Output only the lines that run from the line holding "Trace every road" to the end of the entries, both ends included, and skip the pictures.

---------- INFORMATION

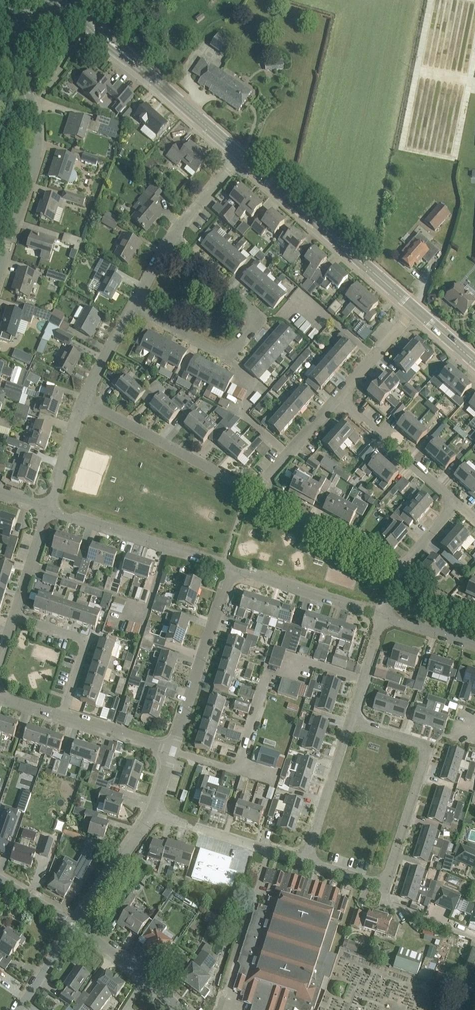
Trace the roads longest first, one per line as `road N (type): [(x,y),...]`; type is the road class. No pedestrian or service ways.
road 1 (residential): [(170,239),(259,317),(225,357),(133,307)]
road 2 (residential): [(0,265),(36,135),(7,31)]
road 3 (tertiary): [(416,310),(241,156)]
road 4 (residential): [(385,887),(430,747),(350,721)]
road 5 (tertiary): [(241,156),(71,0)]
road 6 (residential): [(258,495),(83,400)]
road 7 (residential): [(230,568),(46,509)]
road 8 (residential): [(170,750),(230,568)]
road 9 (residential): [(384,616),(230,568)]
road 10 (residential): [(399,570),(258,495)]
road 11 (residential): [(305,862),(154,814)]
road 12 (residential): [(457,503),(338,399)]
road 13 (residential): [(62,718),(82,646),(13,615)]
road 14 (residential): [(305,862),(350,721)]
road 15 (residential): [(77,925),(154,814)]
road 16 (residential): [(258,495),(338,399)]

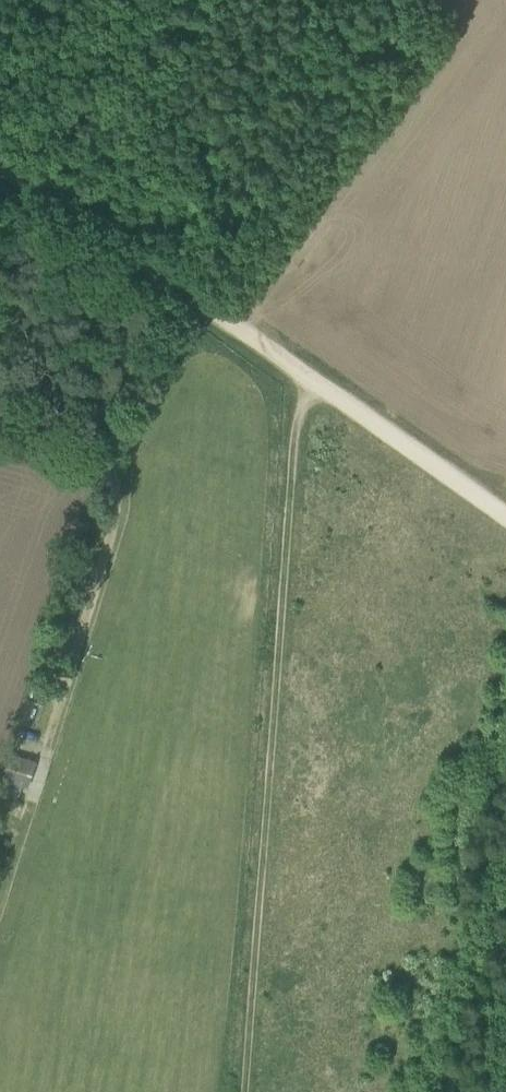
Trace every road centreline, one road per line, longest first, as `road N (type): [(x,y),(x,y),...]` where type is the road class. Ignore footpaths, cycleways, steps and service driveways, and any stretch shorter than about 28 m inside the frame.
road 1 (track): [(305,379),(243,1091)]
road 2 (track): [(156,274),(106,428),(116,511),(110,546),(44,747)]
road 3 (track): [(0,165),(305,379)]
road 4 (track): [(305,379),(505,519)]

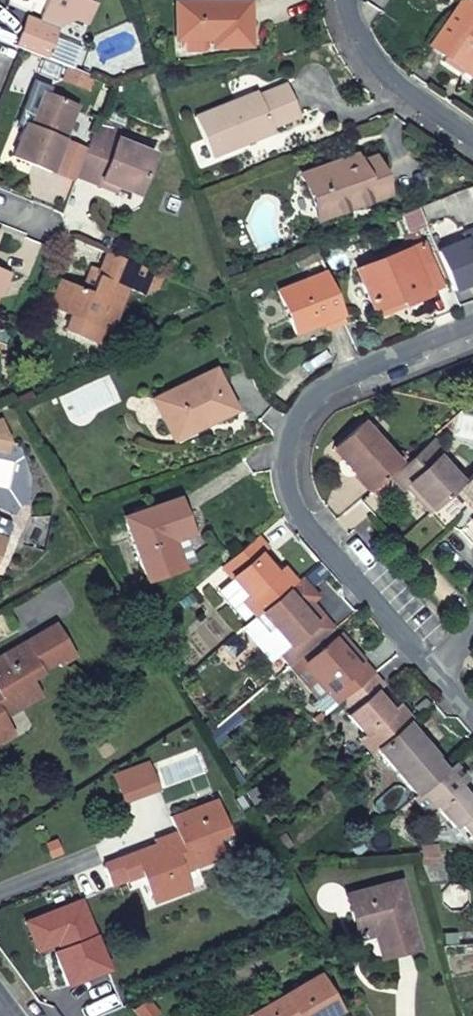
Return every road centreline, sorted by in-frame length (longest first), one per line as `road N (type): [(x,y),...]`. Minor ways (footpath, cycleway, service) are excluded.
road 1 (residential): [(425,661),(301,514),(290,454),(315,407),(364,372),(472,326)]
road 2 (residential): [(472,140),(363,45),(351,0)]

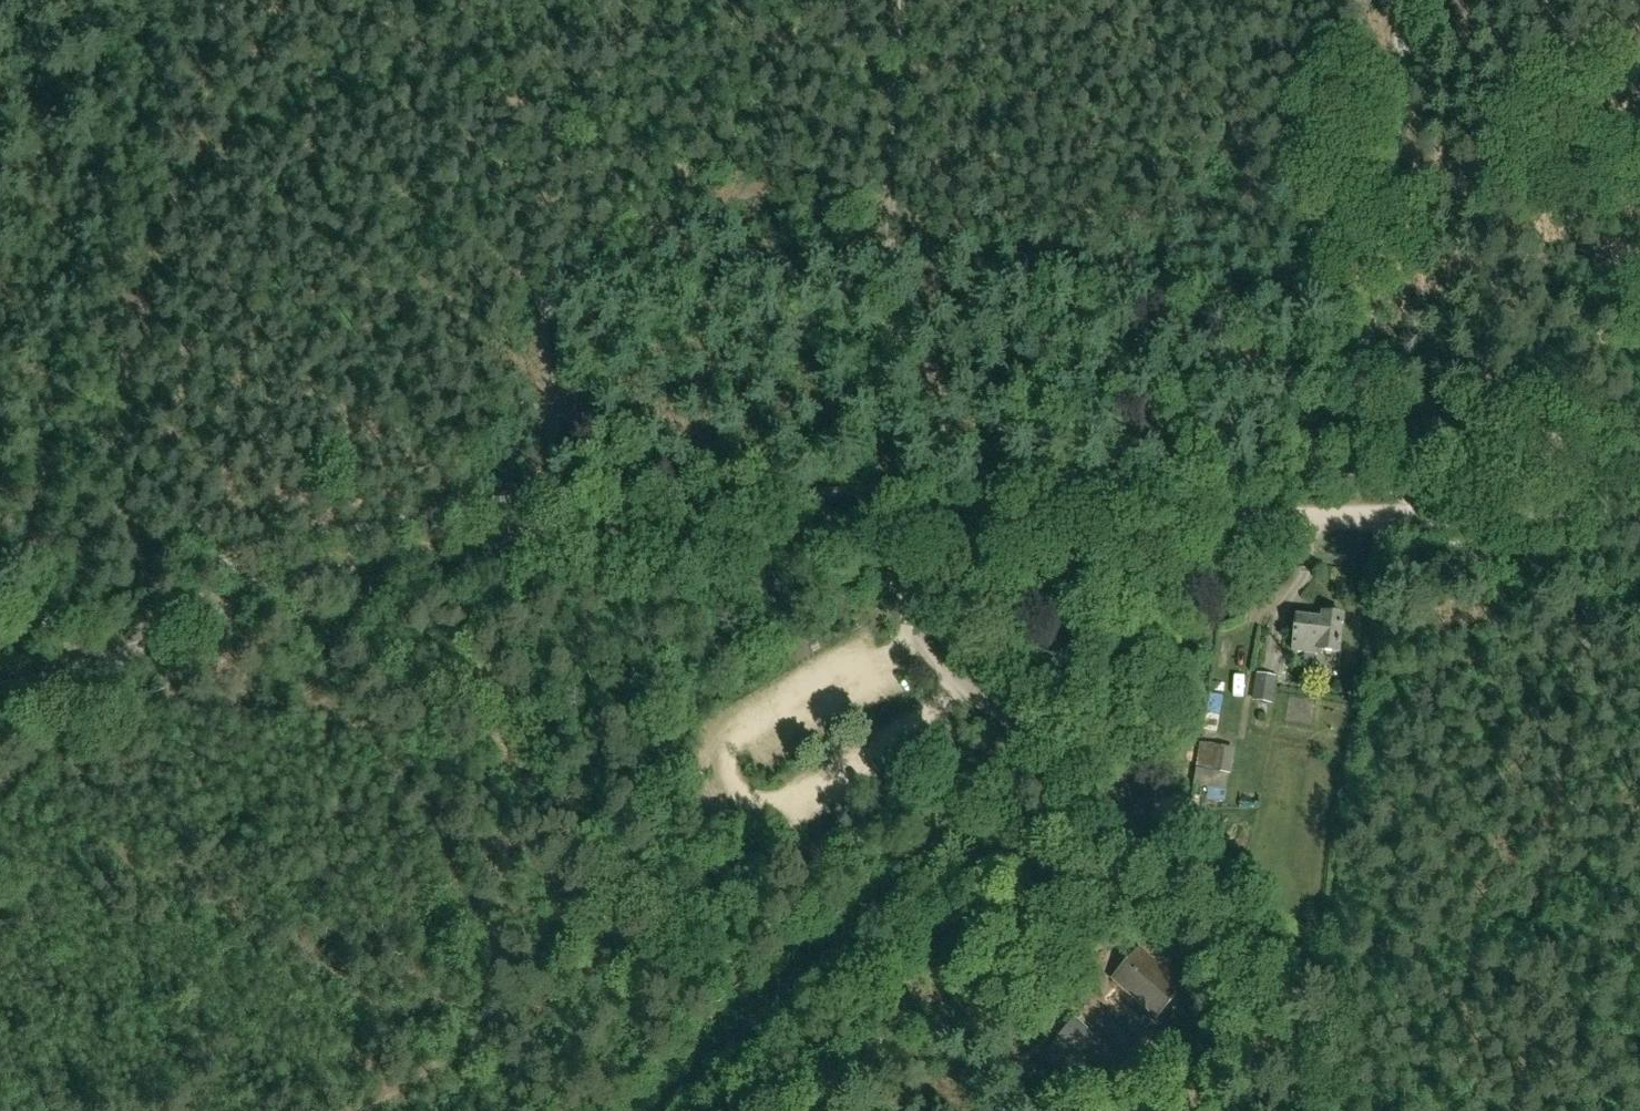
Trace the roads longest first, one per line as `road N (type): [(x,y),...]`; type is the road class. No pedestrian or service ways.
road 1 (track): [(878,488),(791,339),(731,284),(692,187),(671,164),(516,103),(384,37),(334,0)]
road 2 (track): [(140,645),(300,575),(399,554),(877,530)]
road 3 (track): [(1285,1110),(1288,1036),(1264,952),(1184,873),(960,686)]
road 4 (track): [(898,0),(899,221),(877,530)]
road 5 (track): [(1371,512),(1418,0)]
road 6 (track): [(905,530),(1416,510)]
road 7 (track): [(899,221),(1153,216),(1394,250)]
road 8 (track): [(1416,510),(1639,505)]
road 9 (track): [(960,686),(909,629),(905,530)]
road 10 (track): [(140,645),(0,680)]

--------------------

## FINISHED TASK
Trace every road centreline, one road per line, longest first, as `road N (type): [(x,y),(x,y),...]` where type is the road class. Ignore footpaths, cycleways, steps and service driveways, and any stretch shorter than about 28 m inside the frame.
road 1 (track): [(305,379),(243,1091)]
road 2 (track): [(156,274),(106,428),(116,511),(110,546),(44,747)]
road 3 (track): [(0,165),(305,379)]
road 4 (track): [(305,379),(505,519)]

Return every road centreline, sorted by in-frame length (longest first), one per line as `road N (type): [(x,y),...]`. Minor ways (footpath, cycleway, service) are excluded.
road 1 (residential): [(425,661),(301,514),(290,454),(315,407),(364,372),(472,326)]
road 2 (residential): [(472,140),(363,45),(351,0)]

Trace the roads longest first, one per line as `road N (type): [(x,y),...]`; type is the road class. No pedestrian or service ways.
road 1 (track): [(878,488),(791,339),(731,284),(692,187),(671,164),(516,103),(384,37),(334,0)]
road 2 (track): [(140,645),(300,575),(399,554),(877,530)]
road 3 (track): [(1285,1110),(1288,1036),(1264,952),(1184,873),(960,686)]
road 4 (track): [(898,0),(899,221),(877,530)]
road 5 (track): [(1371,512),(1418,0)]
road 6 (track): [(905,530),(1416,510)]
road 7 (track): [(899,221),(1153,216),(1394,250)]
road 8 (track): [(1416,510),(1639,505)]
road 9 (track): [(960,686),(909,629),(905,530)]
road 10 (track): [(140,645),(0,680)]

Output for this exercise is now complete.